● TASK DETAILS:
Leaving out all pictures, return the records word for word.

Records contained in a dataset
##############################
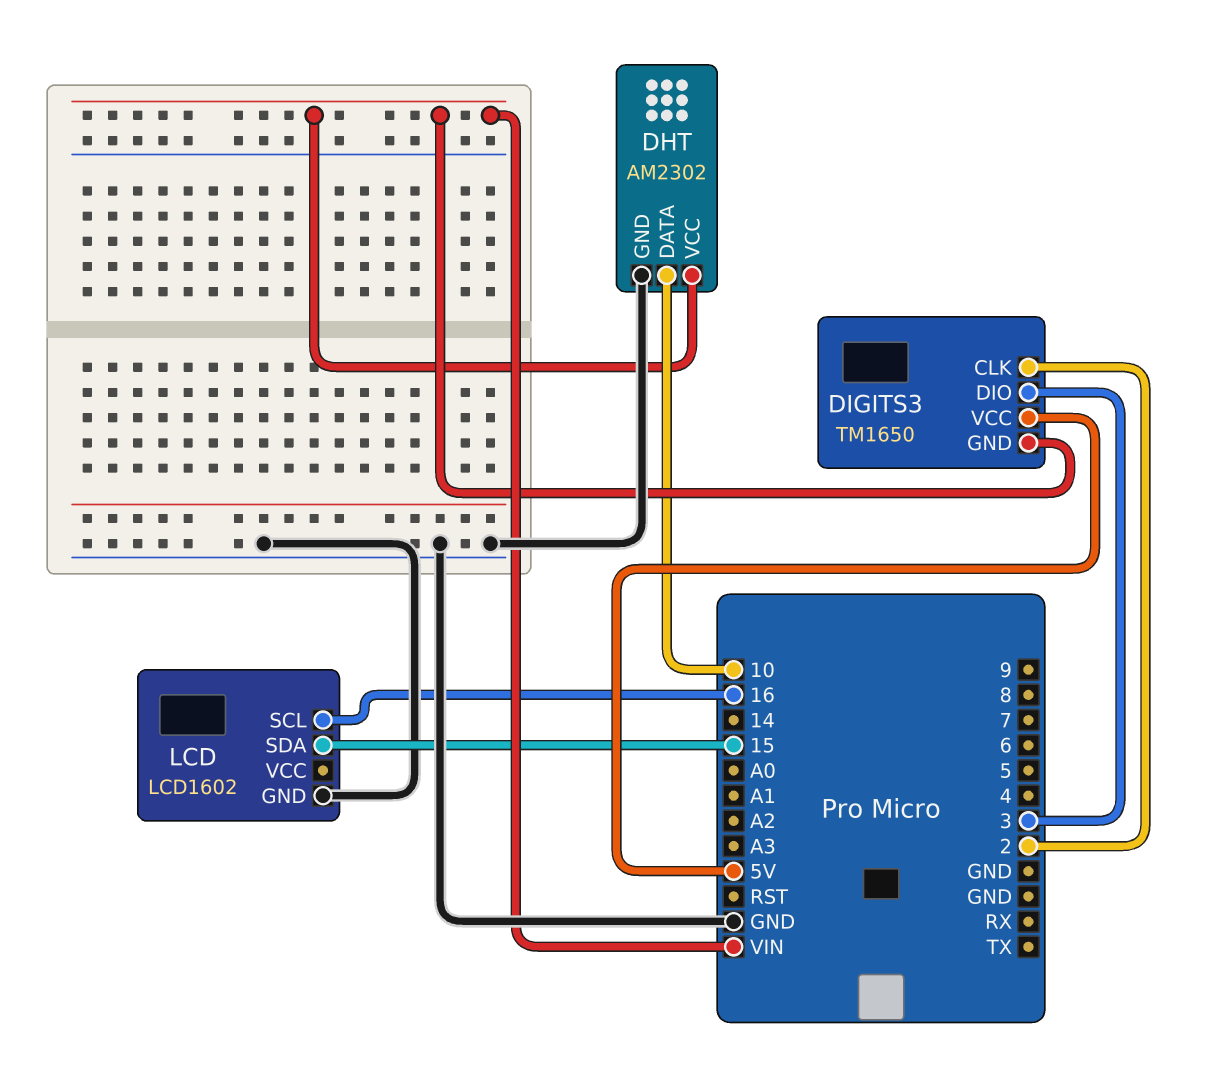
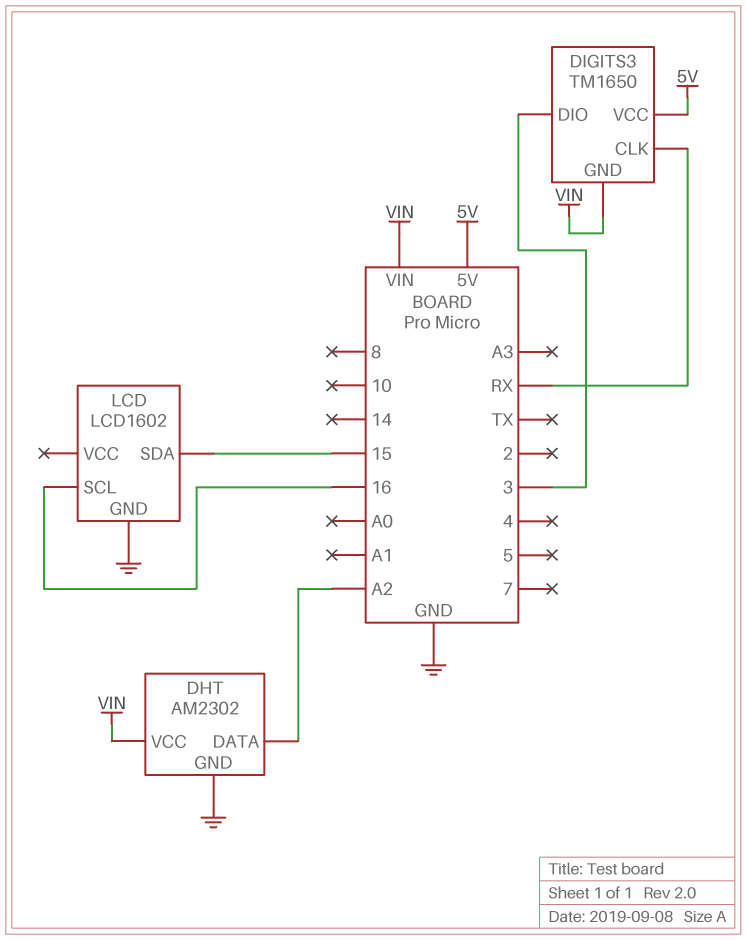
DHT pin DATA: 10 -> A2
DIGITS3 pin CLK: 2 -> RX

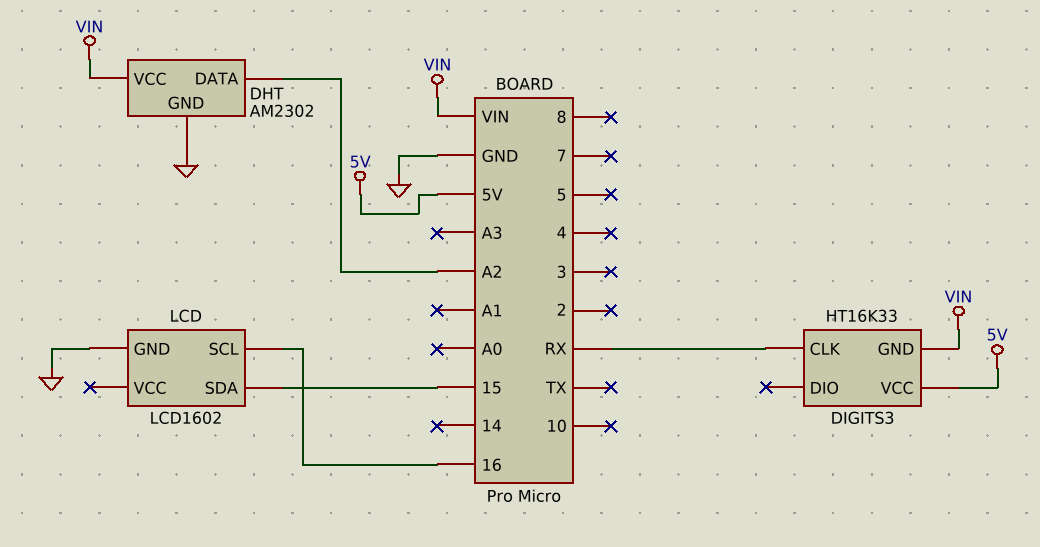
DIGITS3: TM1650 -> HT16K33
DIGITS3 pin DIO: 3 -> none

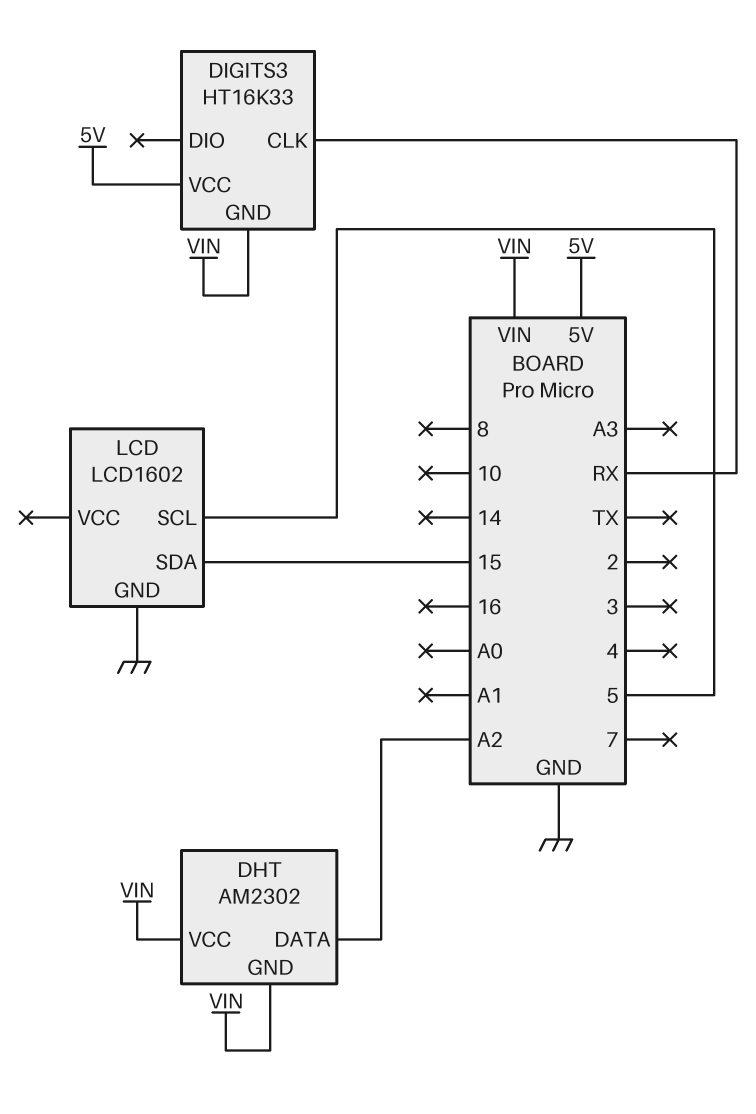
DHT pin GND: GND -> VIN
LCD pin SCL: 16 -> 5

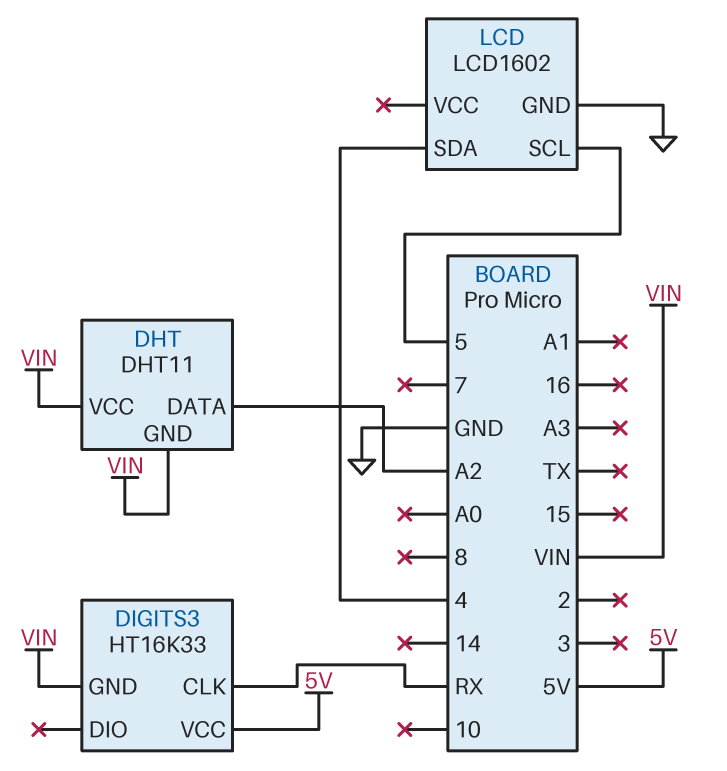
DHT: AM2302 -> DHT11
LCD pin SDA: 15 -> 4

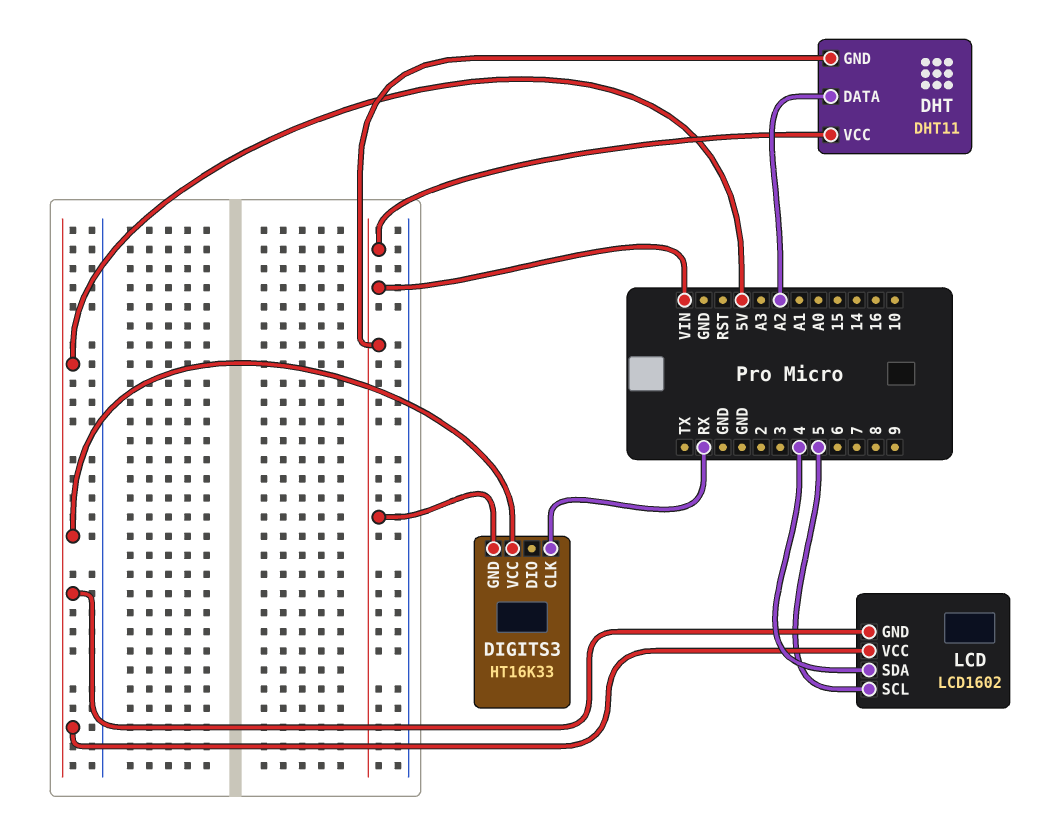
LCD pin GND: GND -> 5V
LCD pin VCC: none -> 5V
##############################
● RESPONSE FOR THIS EXERCISE:
DHT pin DATA: 10 -> A2
DIGITS3 pin CLK: 2 -> RX

DIGITS3: TM1650 -> HT16K33
DIGITS3 pin DIO: 3 -> none

DHT pin GND: GND -> VIN
LCD pin SCL: 16 -> 5

DHT: AM2302 -> DHT11
LCD pin SDA: 15 -> 4

LCD pin GND: GND -> 5V
LCD pin VCC: none -> 5V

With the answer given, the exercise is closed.